* **Data provided**
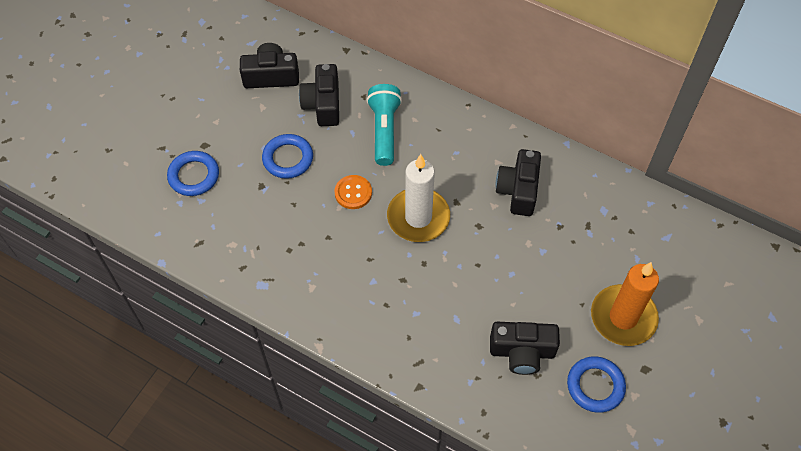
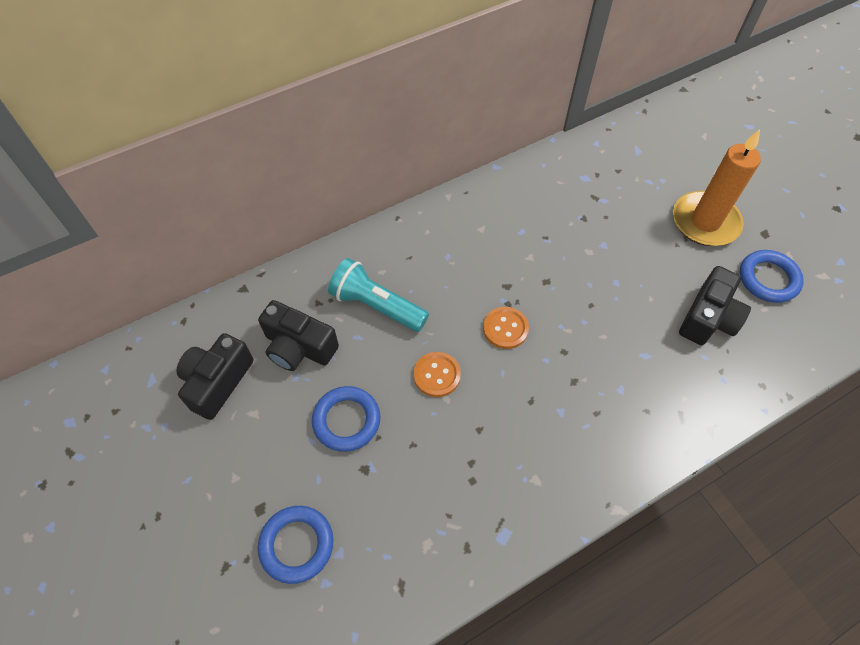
camera: 60 degrees left, 0 degrees up
(418, 217) = (505, 328): white candle -> orange button
(518, 190) = (524, 229): black camera -> none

* **Exercise description**
An exact copy of the listing is required, with every image removed.

* **Response to this exercise**
camera: 60 degrees left, 0 degrees up
(418, 217) = (505, 328): white candle -> orange button
(518, 190) = (524, 229): black camera -> none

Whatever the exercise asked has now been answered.